[[ Dataset records, beginning ]]
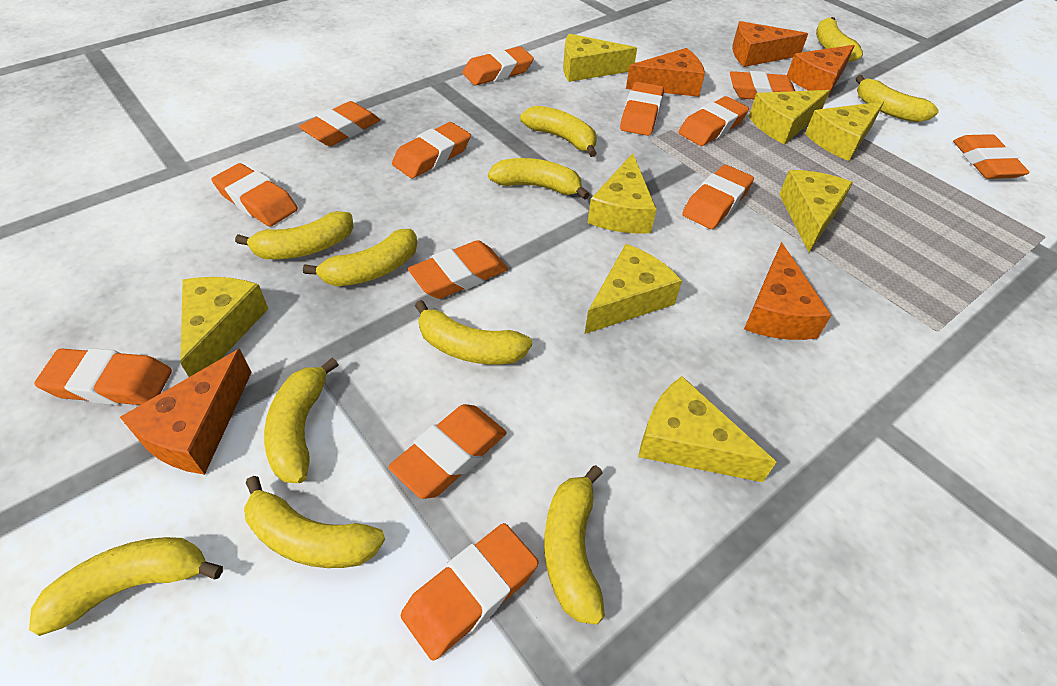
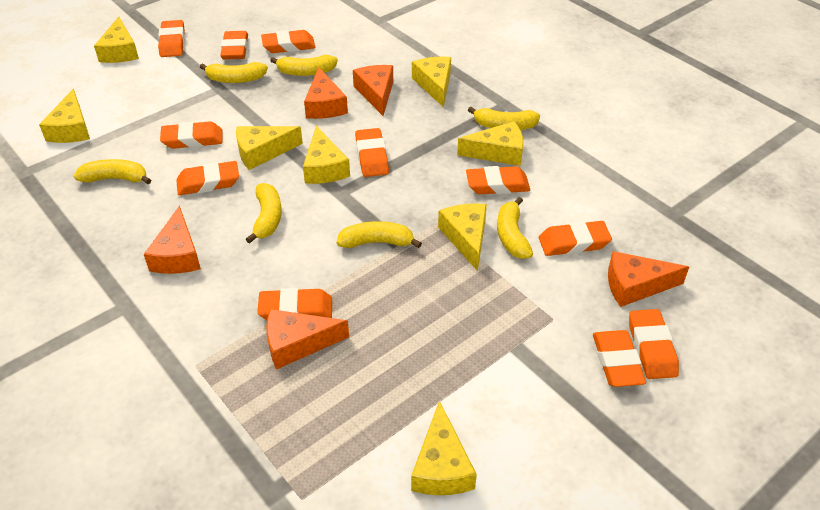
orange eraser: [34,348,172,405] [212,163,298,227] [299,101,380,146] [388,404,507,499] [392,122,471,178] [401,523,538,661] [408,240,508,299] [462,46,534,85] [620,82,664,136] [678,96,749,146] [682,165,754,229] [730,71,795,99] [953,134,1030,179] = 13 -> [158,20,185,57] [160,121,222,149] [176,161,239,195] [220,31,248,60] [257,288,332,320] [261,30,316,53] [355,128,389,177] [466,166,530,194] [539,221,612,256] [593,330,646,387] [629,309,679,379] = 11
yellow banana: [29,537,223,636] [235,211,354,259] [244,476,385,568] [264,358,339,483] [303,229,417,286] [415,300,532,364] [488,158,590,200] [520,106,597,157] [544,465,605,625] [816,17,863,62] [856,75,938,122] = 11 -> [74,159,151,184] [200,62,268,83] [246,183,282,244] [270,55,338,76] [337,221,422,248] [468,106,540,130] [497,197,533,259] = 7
[[ Dataset records, end ]]
[[ Dataset records, beginning ]]
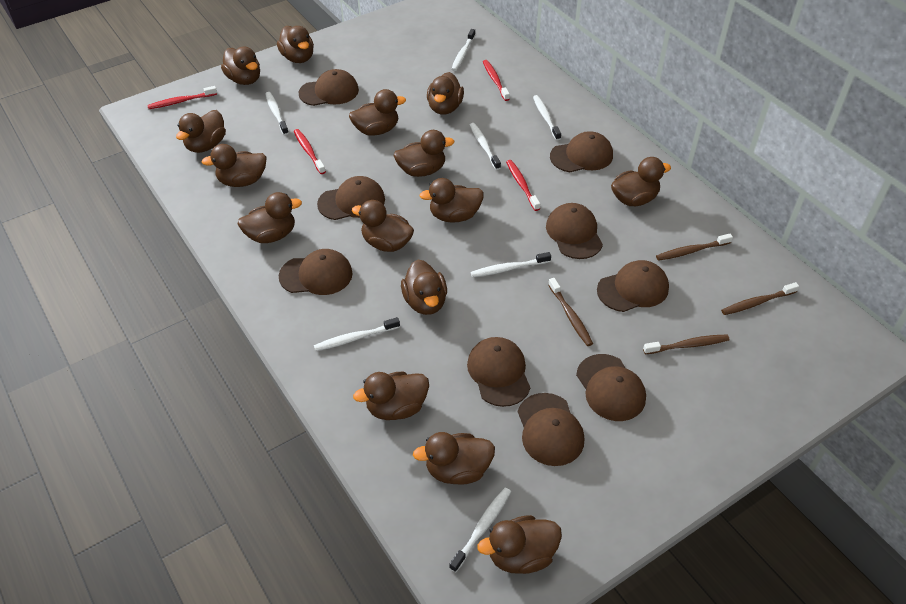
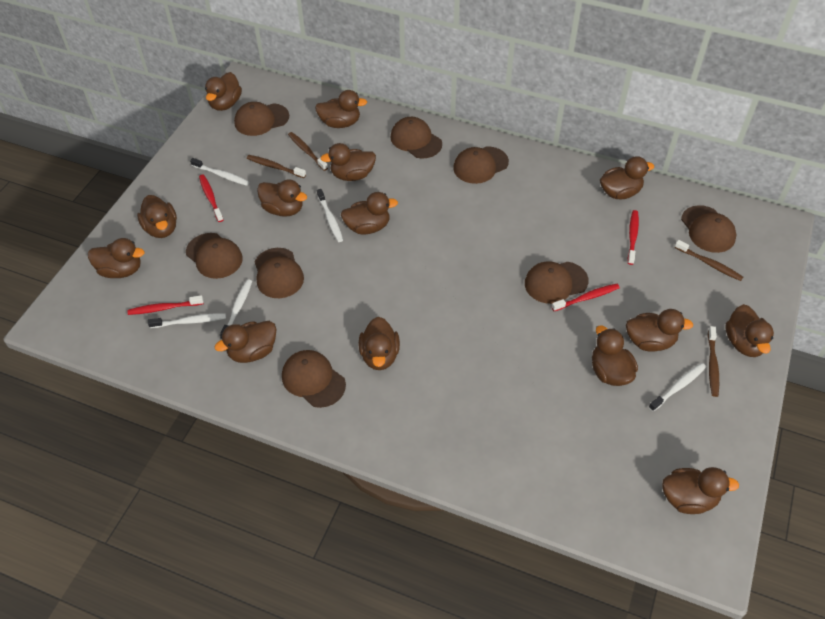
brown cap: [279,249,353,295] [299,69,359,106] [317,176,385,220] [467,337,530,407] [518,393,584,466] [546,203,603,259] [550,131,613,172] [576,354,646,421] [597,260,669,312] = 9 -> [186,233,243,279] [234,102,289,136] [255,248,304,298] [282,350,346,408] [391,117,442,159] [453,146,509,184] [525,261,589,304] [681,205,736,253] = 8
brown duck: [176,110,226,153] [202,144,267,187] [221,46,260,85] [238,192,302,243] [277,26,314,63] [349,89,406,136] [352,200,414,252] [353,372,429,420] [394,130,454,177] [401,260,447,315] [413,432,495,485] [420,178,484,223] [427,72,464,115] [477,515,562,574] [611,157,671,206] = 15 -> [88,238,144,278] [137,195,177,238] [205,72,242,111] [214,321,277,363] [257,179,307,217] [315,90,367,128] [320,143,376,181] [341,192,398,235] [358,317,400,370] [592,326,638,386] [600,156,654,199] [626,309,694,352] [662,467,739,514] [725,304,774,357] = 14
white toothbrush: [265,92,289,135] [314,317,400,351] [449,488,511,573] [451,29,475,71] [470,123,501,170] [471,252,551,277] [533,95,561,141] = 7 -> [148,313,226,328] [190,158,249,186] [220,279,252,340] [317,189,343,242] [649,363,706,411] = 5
[[ Dataset records, end ]]
Task brief =
Only the lines above from the line with "brown cap: [279,249,353,295]" to the line with "white toothbrush: [265,92,289,135]", those two lines included, should be reproduced exactly.

Solution =
brown cap: [279,249,353,295] [299,69,359,106] [317,176,385,220] [467,337,530,407] [518,393,584,466] [546,203,603,259] [550,131,613,172] [576,354,646,421] [597,260,669,312] = 9 -> [186,233,243,279] [234,102,289,136] [255,248,304,298] [282,350,346,408] [391,117,442,159] [453,146,509,184] [525,261,589,304] [681,205,736,253] = 8
brown duck: [176,110,226,153] [202,144,267,187] [221,46,260,85] [238,192,302,243] [277,26,314,63] [349,89,406,136] [352,200,414,252] [353,372,429,420] [394,130,454,177] [401,260,447,315] [413,432,495,485] [420,178,484,223] [427,72,464,115] [477,515,562,574] [611,157,671,206] = 15 -> [88,238,144,278] [137,195,177,238] [205,72,242,111] [214,321,277,363] [257,179,307,217] [315,90,367,128] [320,143,376,181] [341,192,398,235] [358,317,400,370] [592,326,638,386] [600,156,654,199] [626,309,694,352] [662,467,739,514] [725,304,774,357] = 14
white toothbrush: [265,92,289,135] [314,317,400,351] [449,488,511,573] [451,29,475,71] [470,123,501,170] [471,252,551,277] [533,95,561,141] = 7 -> [148,313,226,328] [190,158,249,186] [220,279,252,340] [317,189,343,242] [649,363,706,411] = 5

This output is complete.